GIVEN DATA section start

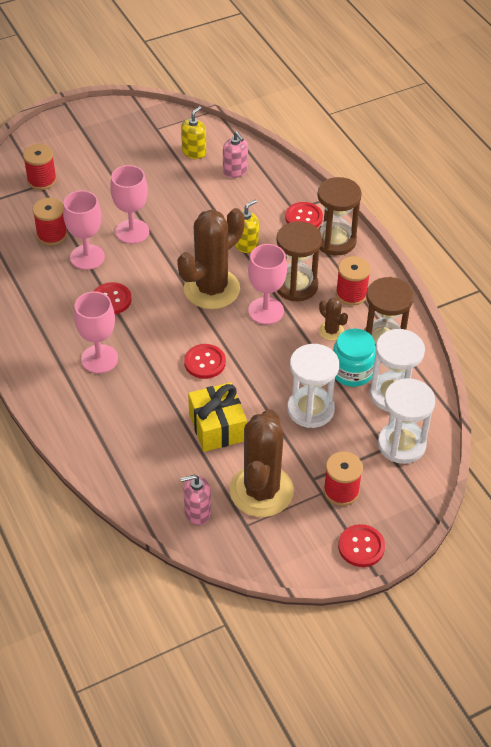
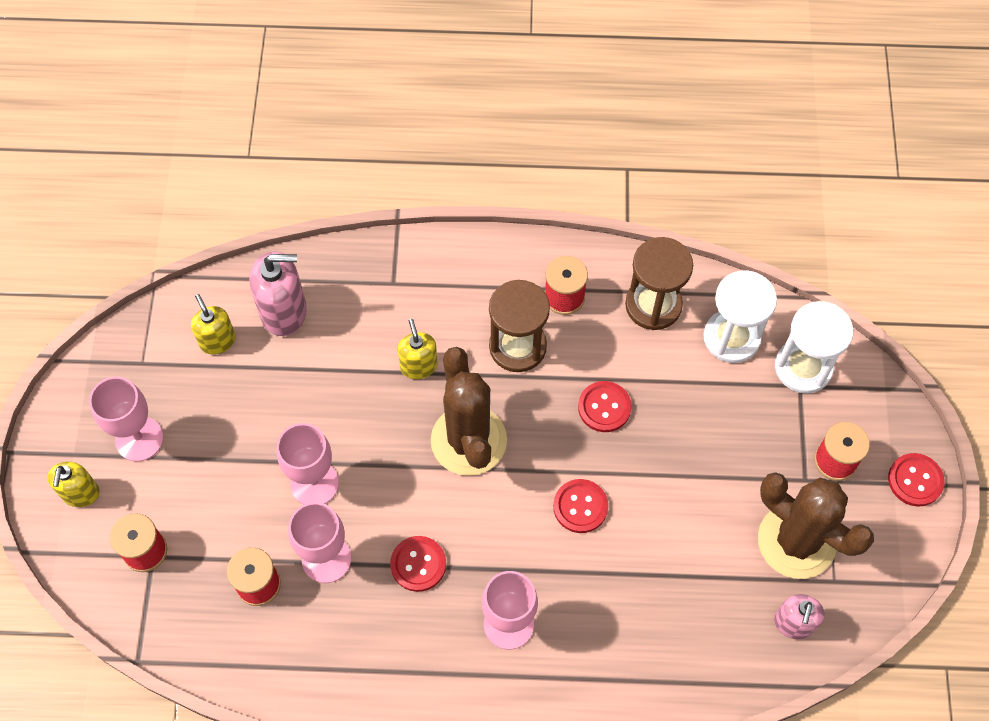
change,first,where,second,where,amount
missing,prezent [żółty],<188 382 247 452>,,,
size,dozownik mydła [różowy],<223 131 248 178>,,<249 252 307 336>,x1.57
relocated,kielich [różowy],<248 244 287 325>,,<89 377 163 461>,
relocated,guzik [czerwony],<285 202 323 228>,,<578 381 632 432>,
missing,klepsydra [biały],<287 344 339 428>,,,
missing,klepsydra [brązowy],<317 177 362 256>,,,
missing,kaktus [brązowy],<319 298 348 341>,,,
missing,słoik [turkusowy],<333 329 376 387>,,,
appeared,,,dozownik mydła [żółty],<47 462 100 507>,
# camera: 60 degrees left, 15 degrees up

GIVEN DATA section end

= DIRECTIONS FOR THIS TASK =
The records above are to be reproduced exactly; the pictures are to be left out.

= WRITTEN REPLY =
change,first,where,second,where,amount
missing,prezent [żółty],<188 382 247 452>,,,
size,dozownik mydła [różowy],<223 131 248 178>,,<249 252 307 336>,x1.57
relocated,kielich [różowy],<248 244 287 325>,,<89 377 163 461>,
relocated,guzik [czerwony],<285 202 323 228>,,<578 381 632 432>,
missing,klepsydra [biały],<287 344 339 428>,,,
missing,klepsydra [brązowy],<317 177 362 256>,,,
missing,kaktus [brązowy],<319 298 348 341>,,,
missing,słoik [turkusowy],<333 329 376 387>,,,
appeared,,,dozownik mydła [żółty],<47 462 100 507>,
# camera: 60 degrees left, 15 degrees up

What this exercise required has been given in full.